----- DATA IN THIS EXERCISE -----

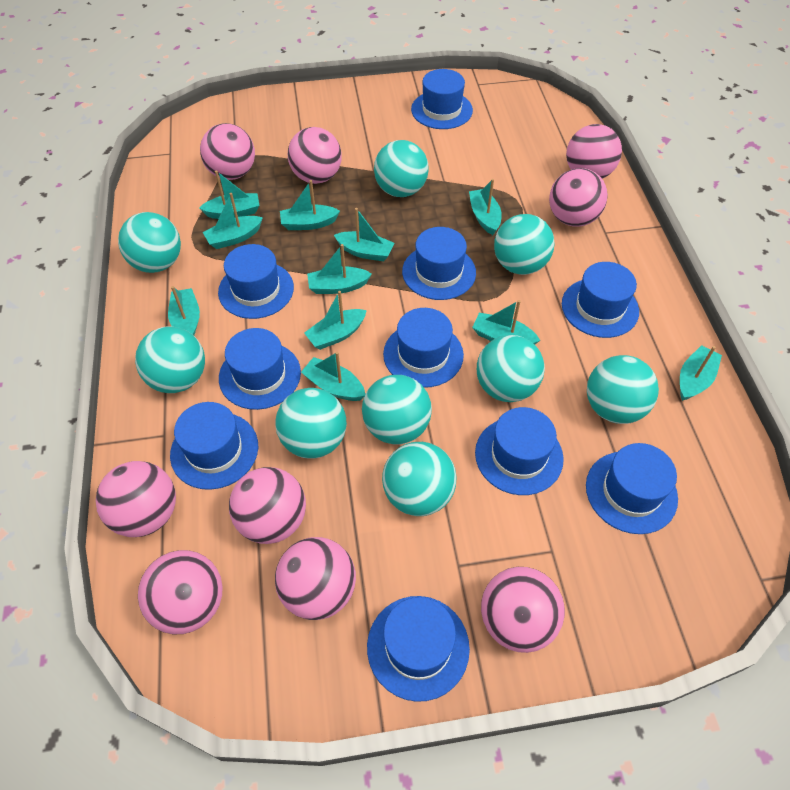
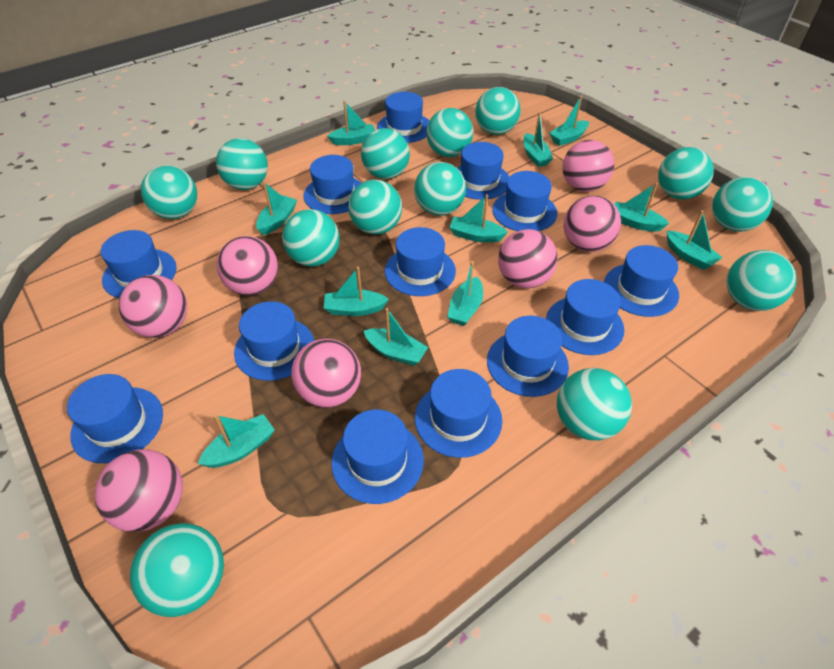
blue hat: 10 -> 13
pink ball: 9 -> 7
turquoise ball: 9 -> 13

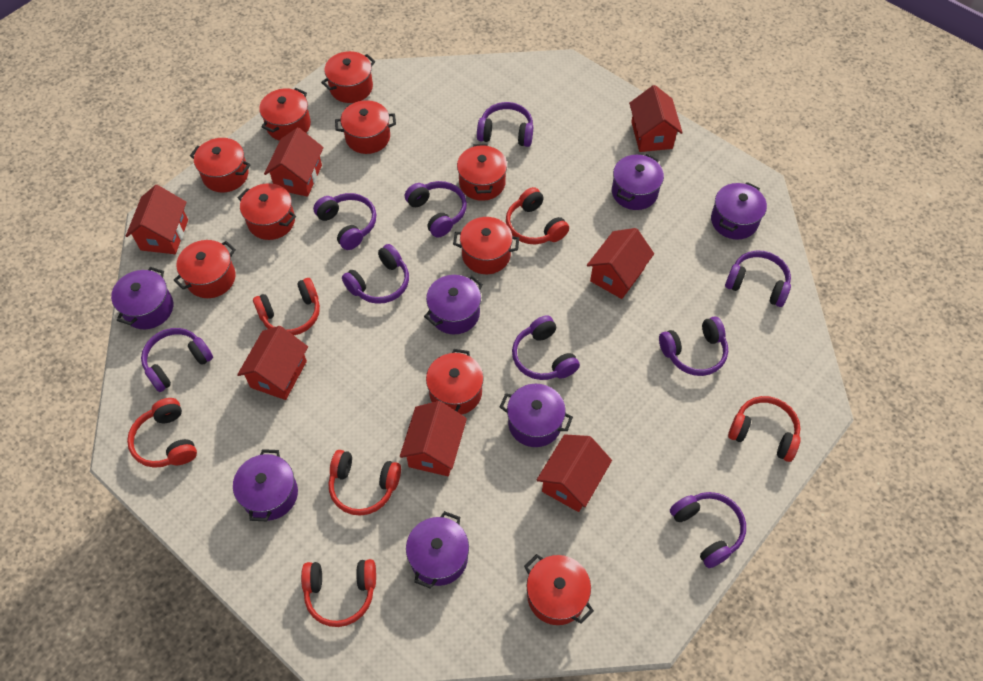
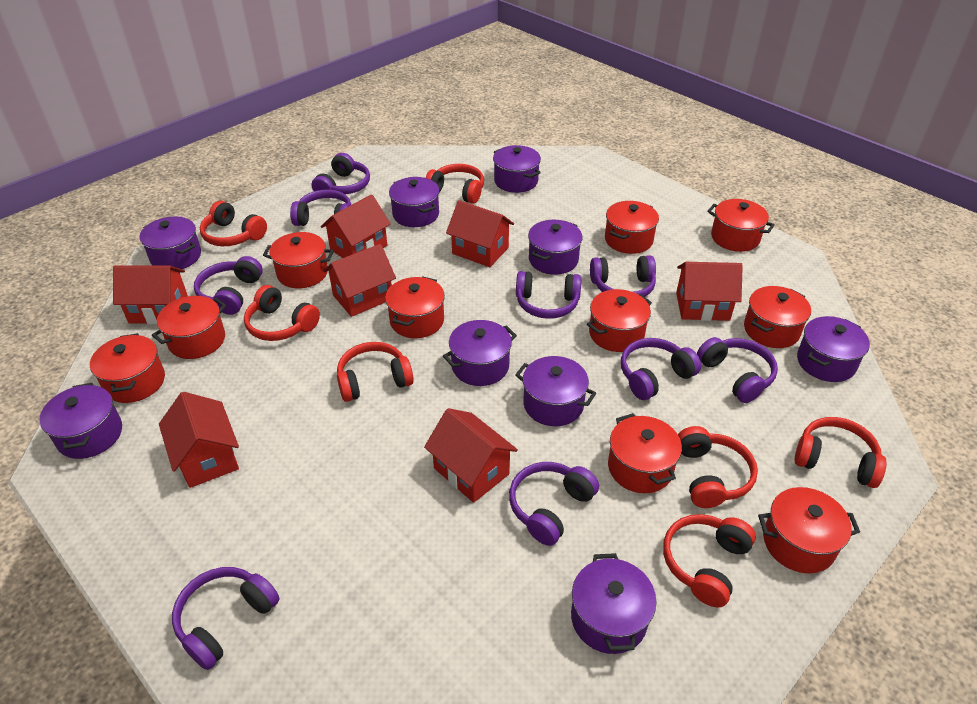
purple pot: 7 -> 9
red headphones: 6 -> 7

-----

§ **WHAT YOU NEED TO DO**
Every line from the one with "turquoise ball: 9 -> 13" through the last line of the data must be copied exactly. Leave the pictures out.

§ **TASK RESULT**
turquoise ball: 9 -> 13

purple pot: 7 -> 9
red headphones: 6 -> 7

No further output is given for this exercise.